> _Exercise requirements_
When you reach the line with "brown semicircle: (87, 139)" in the records below, begin transcribing exactly and continue up to and including the line with "yellow star: (232, 390)", leaving out every picture.

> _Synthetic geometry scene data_
⁂
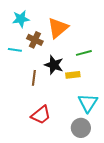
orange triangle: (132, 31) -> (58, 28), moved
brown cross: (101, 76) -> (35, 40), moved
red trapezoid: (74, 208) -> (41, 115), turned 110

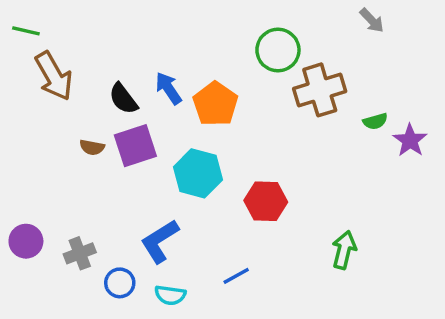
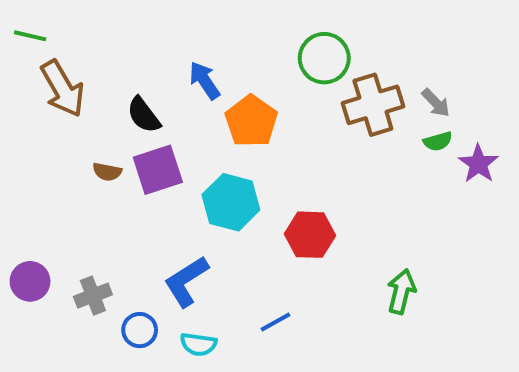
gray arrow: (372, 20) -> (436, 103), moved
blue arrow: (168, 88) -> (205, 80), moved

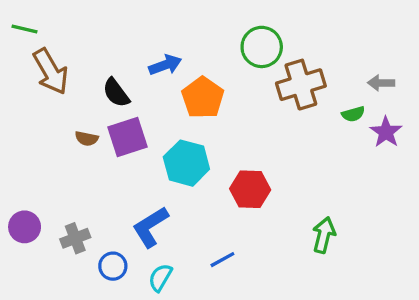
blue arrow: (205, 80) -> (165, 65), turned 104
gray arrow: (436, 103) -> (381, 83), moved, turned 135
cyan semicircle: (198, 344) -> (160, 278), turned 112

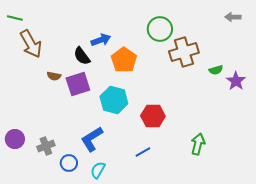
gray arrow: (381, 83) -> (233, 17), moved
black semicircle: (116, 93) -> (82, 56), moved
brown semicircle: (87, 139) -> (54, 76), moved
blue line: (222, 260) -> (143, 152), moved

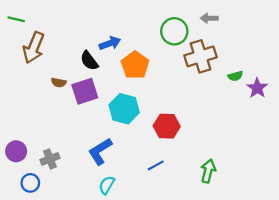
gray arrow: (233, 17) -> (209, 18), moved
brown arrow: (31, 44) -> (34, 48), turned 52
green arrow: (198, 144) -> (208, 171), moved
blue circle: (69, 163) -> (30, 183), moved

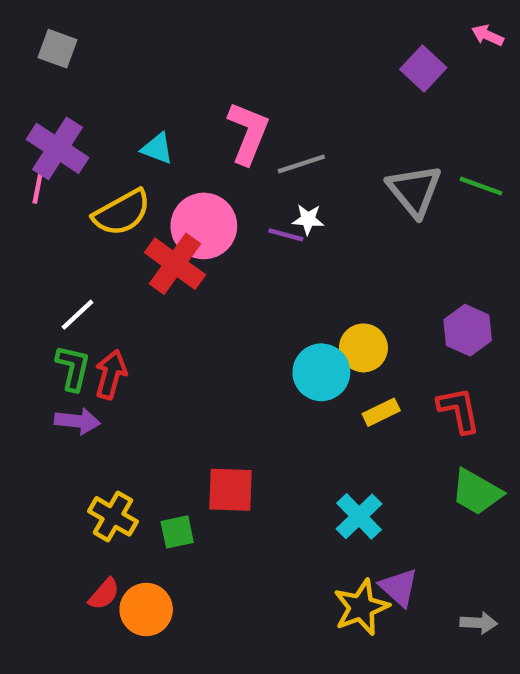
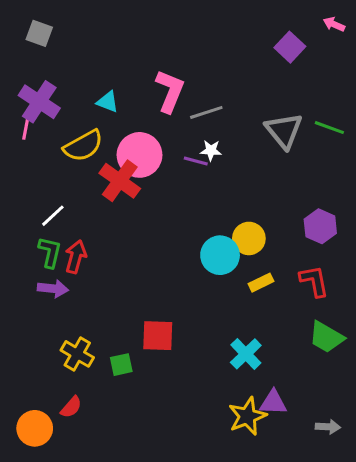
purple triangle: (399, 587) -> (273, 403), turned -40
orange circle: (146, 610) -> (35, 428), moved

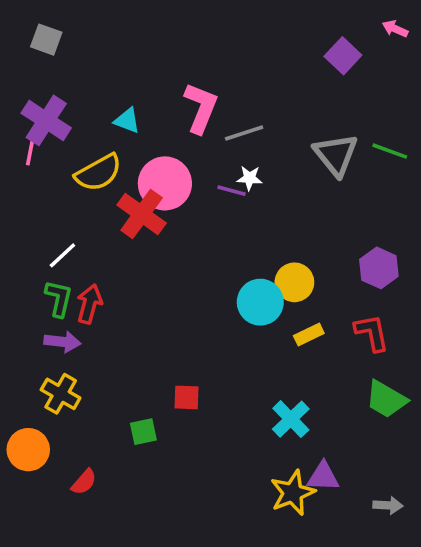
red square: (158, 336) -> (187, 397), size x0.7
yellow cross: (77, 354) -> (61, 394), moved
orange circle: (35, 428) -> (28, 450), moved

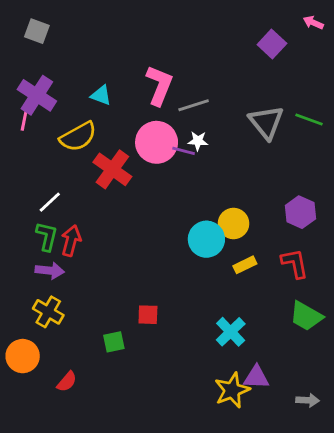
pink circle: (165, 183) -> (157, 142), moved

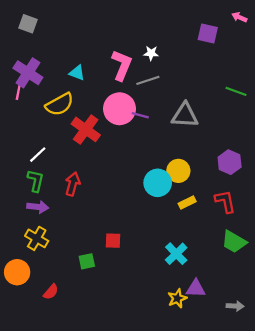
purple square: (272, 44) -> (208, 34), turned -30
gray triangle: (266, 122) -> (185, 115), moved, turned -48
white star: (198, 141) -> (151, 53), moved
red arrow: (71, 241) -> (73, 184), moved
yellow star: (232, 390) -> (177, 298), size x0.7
⁂
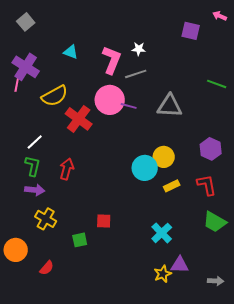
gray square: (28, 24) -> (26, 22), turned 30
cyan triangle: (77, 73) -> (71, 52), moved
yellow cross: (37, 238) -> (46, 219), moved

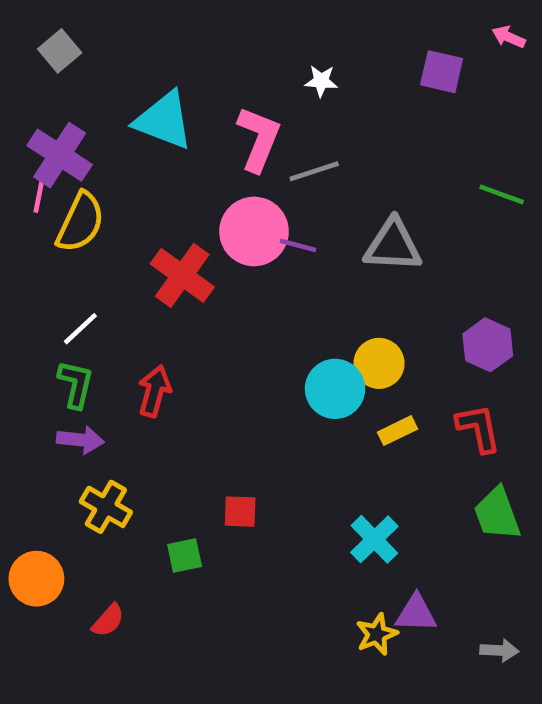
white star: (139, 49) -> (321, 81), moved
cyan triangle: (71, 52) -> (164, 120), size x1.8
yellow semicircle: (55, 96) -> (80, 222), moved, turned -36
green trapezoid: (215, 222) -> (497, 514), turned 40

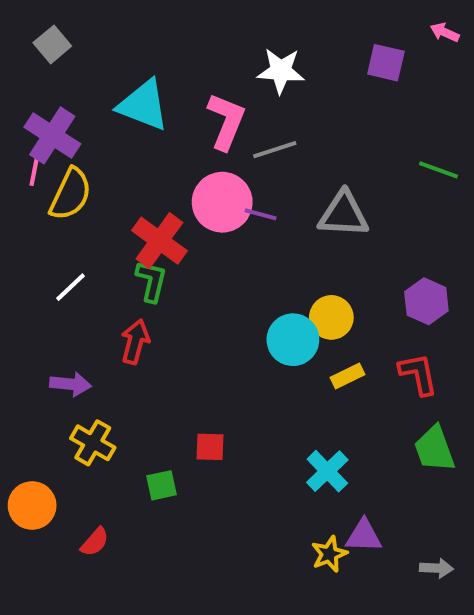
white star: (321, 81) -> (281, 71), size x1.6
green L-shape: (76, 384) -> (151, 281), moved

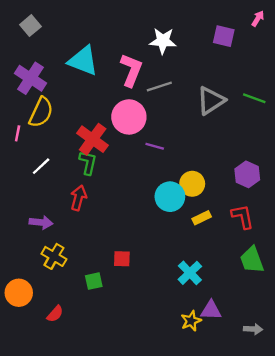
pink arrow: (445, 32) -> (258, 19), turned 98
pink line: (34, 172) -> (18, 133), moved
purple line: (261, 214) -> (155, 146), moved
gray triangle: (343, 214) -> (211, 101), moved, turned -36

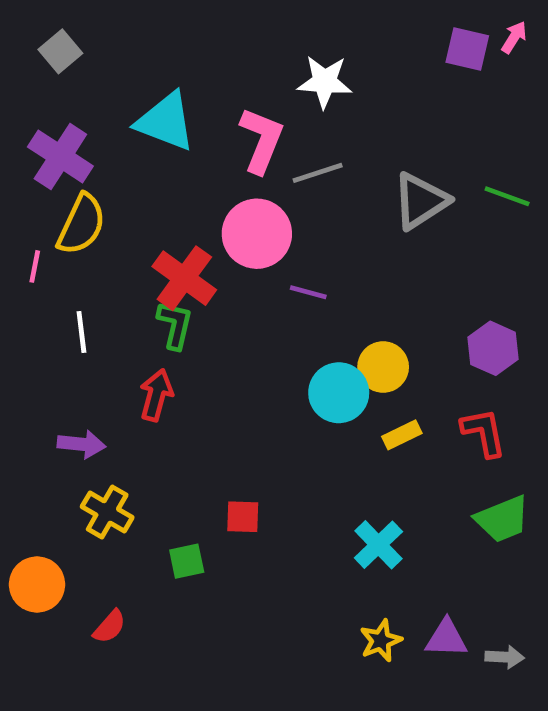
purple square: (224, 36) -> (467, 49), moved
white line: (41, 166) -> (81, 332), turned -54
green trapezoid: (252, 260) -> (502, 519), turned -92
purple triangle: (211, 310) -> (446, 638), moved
⁂
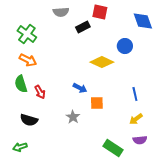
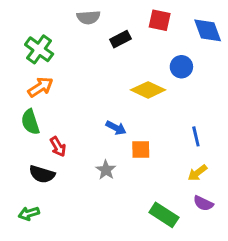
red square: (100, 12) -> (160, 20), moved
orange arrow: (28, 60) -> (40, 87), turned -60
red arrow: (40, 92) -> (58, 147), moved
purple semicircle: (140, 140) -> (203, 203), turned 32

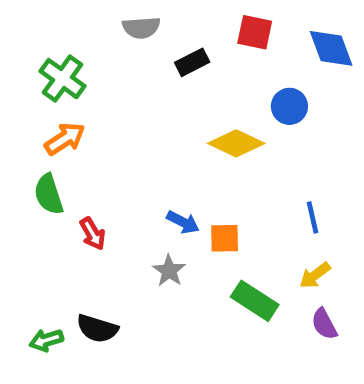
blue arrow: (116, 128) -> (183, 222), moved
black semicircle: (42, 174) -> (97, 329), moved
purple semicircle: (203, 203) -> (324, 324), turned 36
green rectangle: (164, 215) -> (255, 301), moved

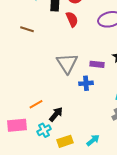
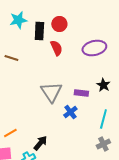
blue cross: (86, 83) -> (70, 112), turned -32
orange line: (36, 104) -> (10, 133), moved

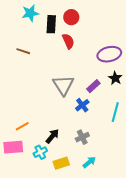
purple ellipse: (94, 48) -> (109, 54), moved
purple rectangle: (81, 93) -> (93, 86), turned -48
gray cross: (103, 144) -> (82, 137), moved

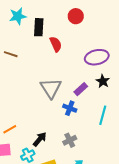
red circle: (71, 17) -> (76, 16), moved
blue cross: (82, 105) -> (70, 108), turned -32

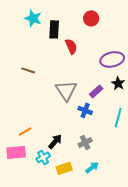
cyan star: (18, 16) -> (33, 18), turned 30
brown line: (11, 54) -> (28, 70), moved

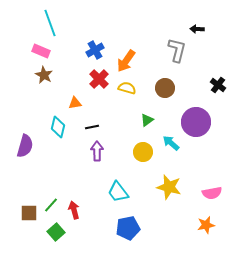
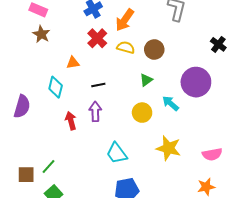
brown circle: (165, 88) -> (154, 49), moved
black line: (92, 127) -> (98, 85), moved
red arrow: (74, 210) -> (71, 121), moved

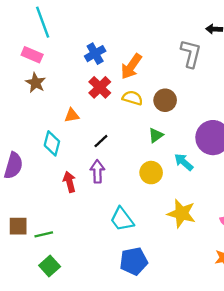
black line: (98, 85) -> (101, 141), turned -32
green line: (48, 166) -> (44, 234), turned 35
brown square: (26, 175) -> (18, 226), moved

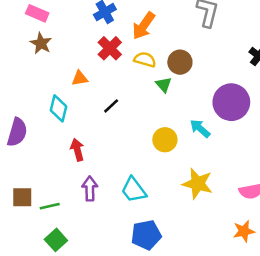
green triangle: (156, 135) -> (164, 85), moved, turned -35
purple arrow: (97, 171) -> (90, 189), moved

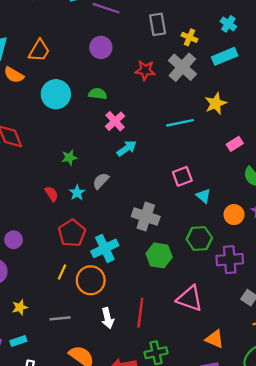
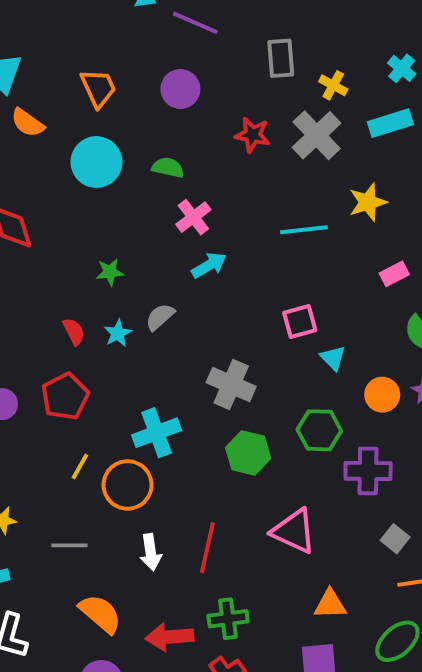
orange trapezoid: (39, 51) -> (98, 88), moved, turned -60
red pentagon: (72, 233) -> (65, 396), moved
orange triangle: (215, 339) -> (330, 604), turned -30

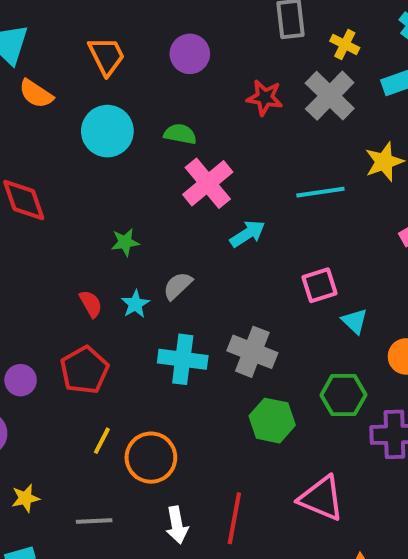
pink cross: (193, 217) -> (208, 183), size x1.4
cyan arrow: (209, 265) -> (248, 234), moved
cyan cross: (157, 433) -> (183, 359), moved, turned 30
⁂
> _Answer section_
brown semicircle: (87, 139) -> (54, 76), moved
blue line: (222, 260) -> (143, 152), moved

gray arrow: (233, 17) -> (209, 18), moved
brown arrow: (31, 44) -> (34, 48), turned 52
green arrow: (198, 144) -> (208, 171), moved
blue circle: (69, 163) -> (30, 183), moved

purple triangle: (399, 587) -> (273, 403), turned -40
orange circle: (146, 610) -> (35, 428), moved

red square: (158, 336) -> (187, 397), size x0.7
yellow cross: (77, 354) -> (61, 394), moved
orange circle: (35, 428) -> (28, 450), moved

pink circle: (165, 183) -> (157, 142), moved

purple square: (272, 44) -> (208, 34), turned -30
gray triangle: (266, 122) -> (185, 115), moved, turned -48
white star: (198, 141) -> (151, 53), moved
red arrow: (71, 241) -> (73, 184), moved
yellow star: (232, 390) -> (177, 298), size x0.7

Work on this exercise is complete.